◆ **WHAT IS BEING ASKED**
Restate the data below word for word, omitting pictures.

◆ **EXTRACTED INFORMATION**

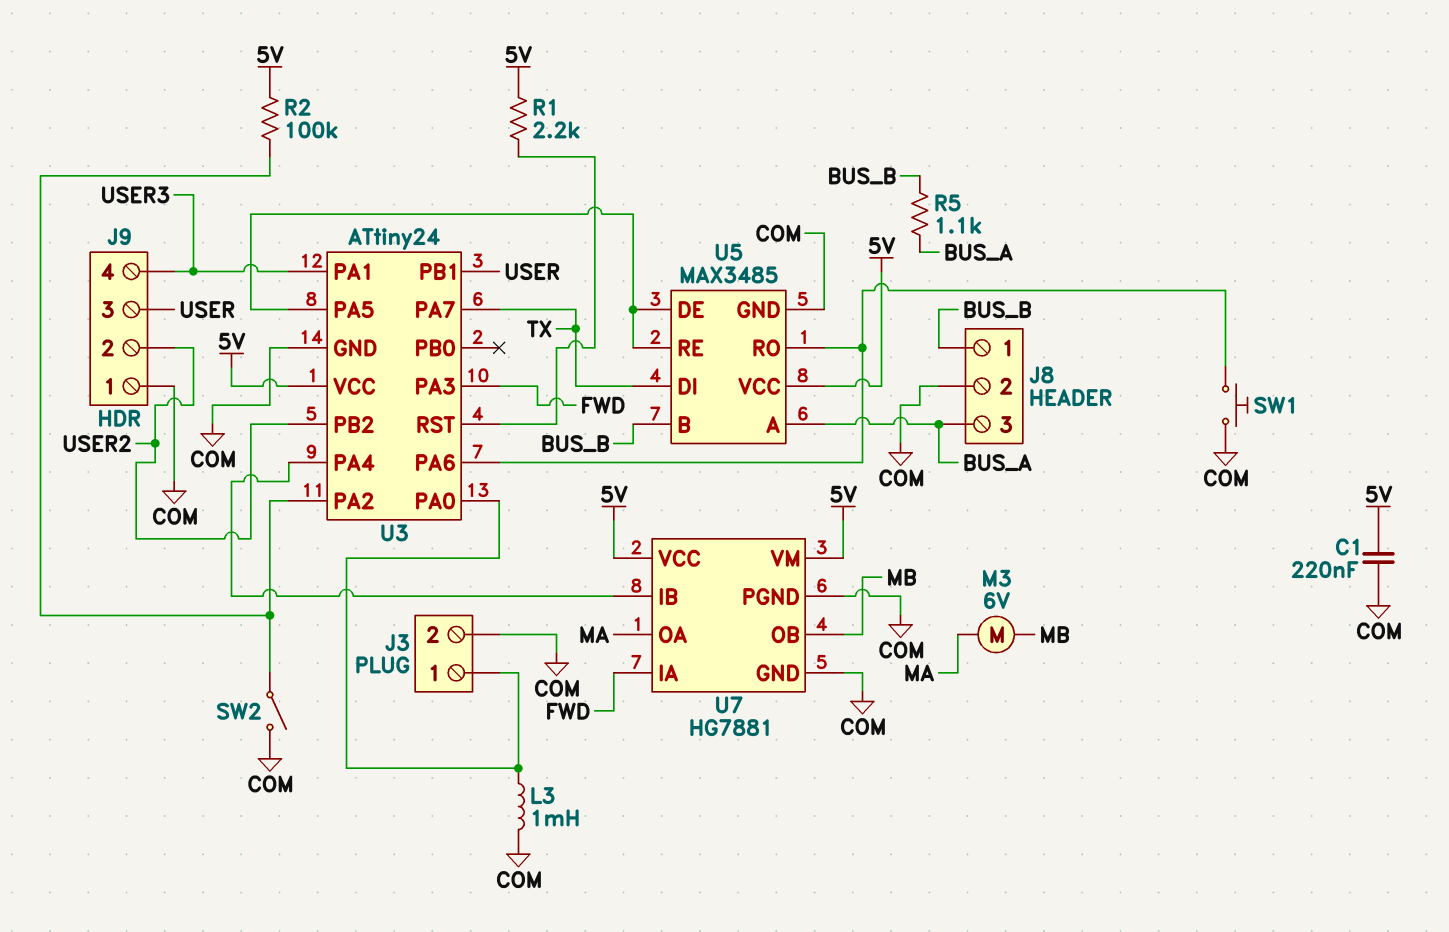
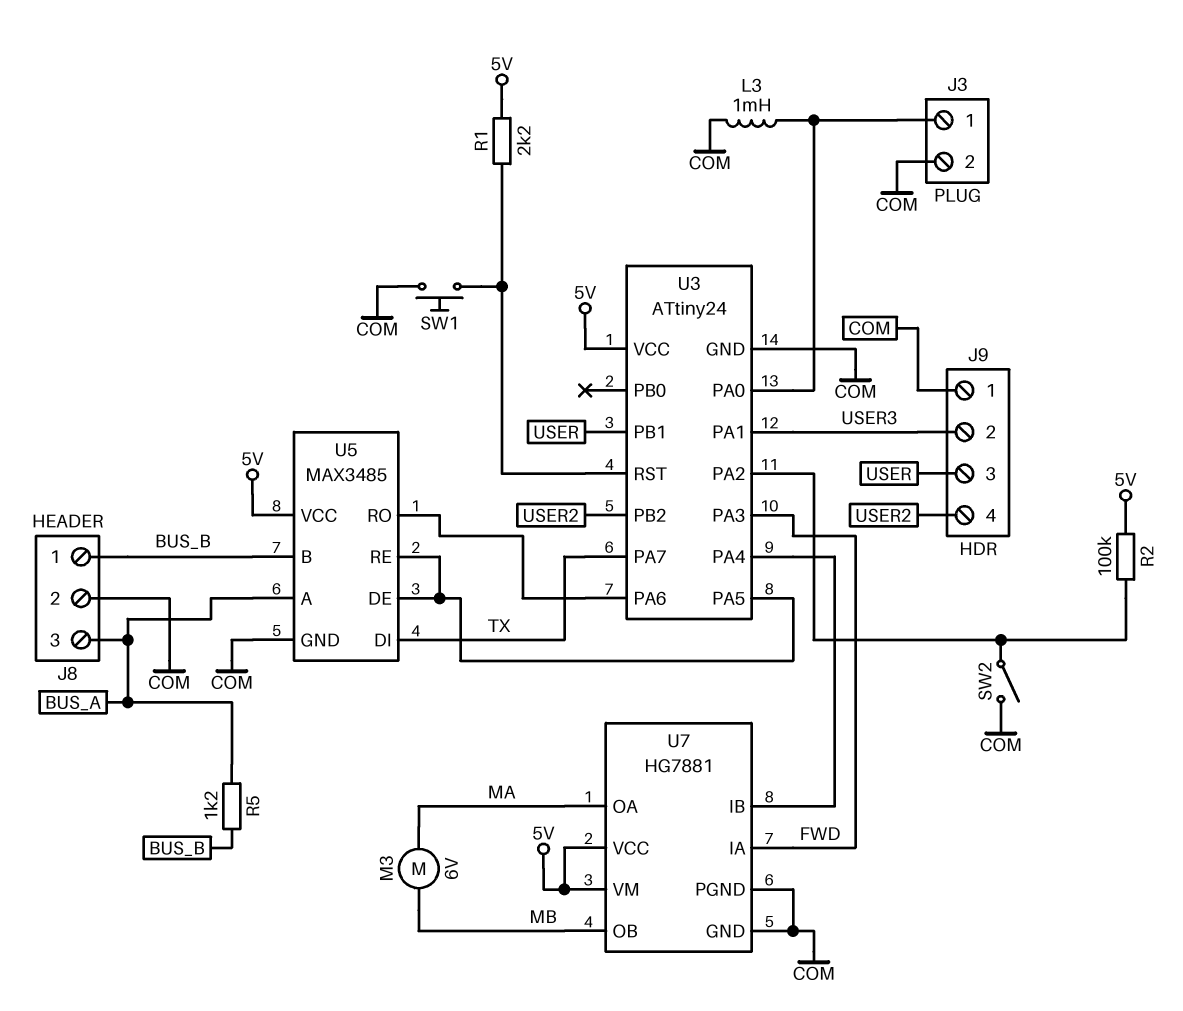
C1: 220nF (5V, COM) -> none
J9 pin 2: USER2 -> USER3
J9 pin 4: USER3 -> USER2
R5: 1.1k (BUS_A, BUS_B) -> 1.2k (BUS_A, BUS_B)
SW1: button (COM, U3/PA6) -> button (COM, U3/RST)

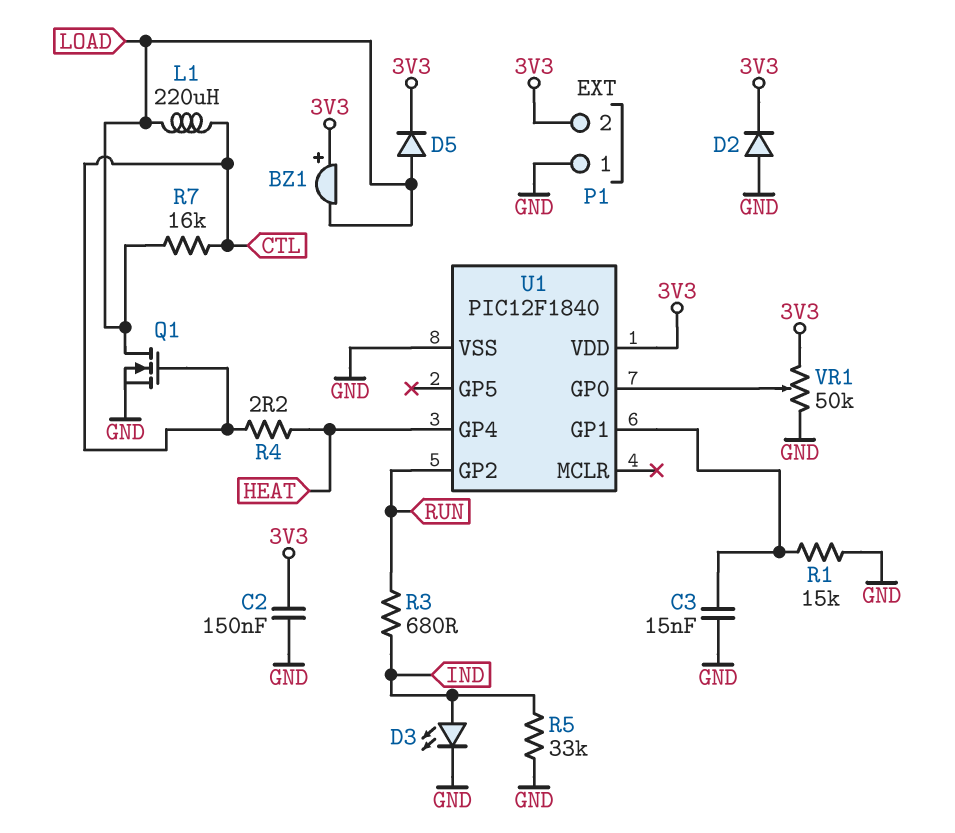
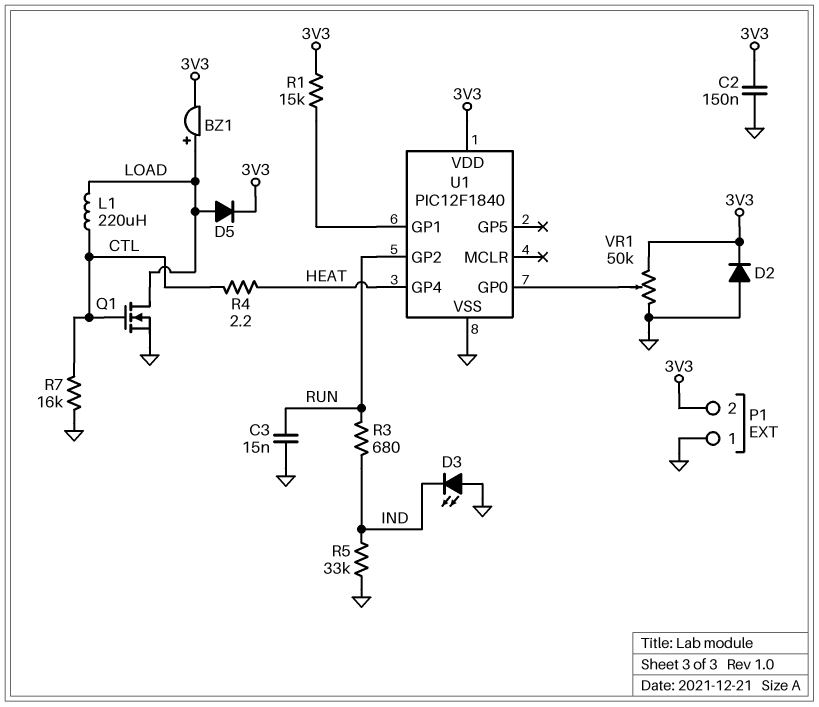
BZ1: buzzer (plus 3V3, minus LOAD) -> buzzer (plus LOAD, minus 3V3)
C3: 15nF (GND, U1/GP1) -> 15nF (GND, RUN)
D3: LED (A IND, K GND) -> LED (A GND, K IND)
R1: 15k (GND, U1/GP1) -> 15k (3V3, U1/GP1)
R7: 16k (CTL, LOAD) -> 16k (CTL, GND)

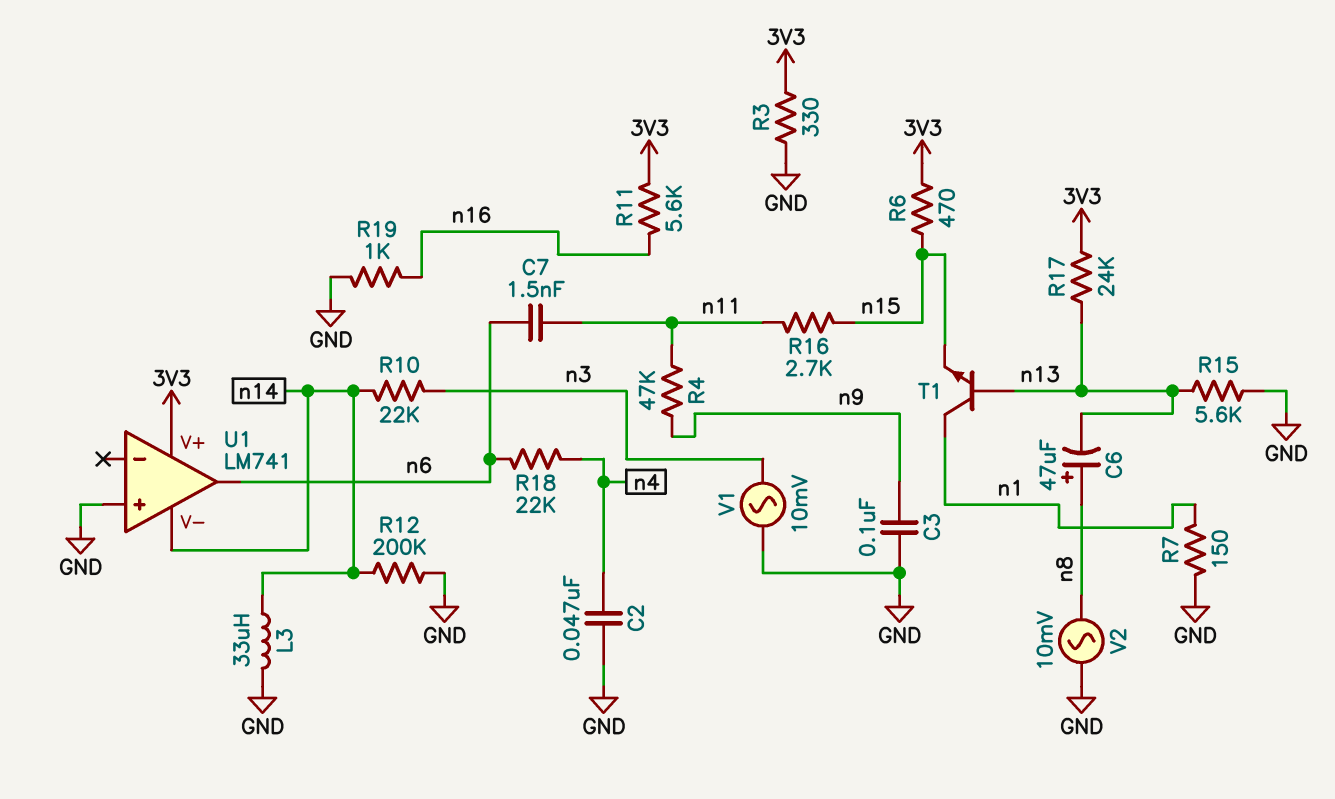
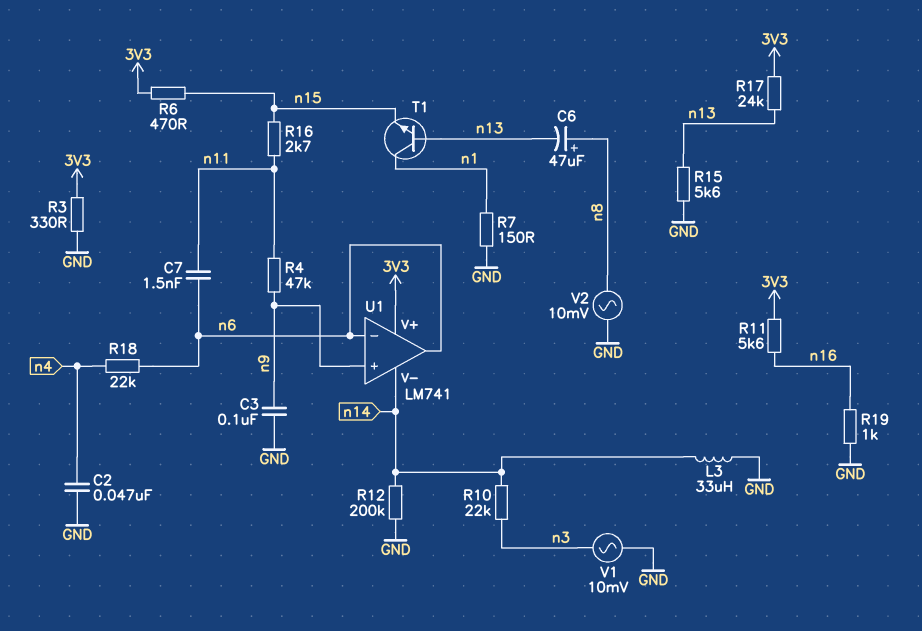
U1 pin in+: GND -> n9
U1 pin in-: none -> n6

◆ **PROBLEM SOLUTION**
C1: 220nF (5V, COM) -> none
J9 pin 2: USER2 -> USER3
J9 pin 4: USER3 -> USER2
R5: 1.1k (BUS_A, BUS_B) -> 1.2k (BUS_A, BUS_B)
SW1: button (COM, U3/PA6) -> button (COM, U3/RST)

BZ1: buzzer (plus 3V3, minus LOAD) -> buzzer (plus LOAD, minus 3V3)
C3: 15nF (GND, U1/GP1) -> 15nF (GND, RUN)
D3: LED (A IND, K GND) -> LED (A GND, K IND)
R1: 15k (GND, U1/GP1) -> 15k (3V3, U1/GP1)
R7: 16k (CTL, LOAD) -> 16k (CTL, GND)

U1 pin in+: GND -> n9
U1 pin in-: none -> n6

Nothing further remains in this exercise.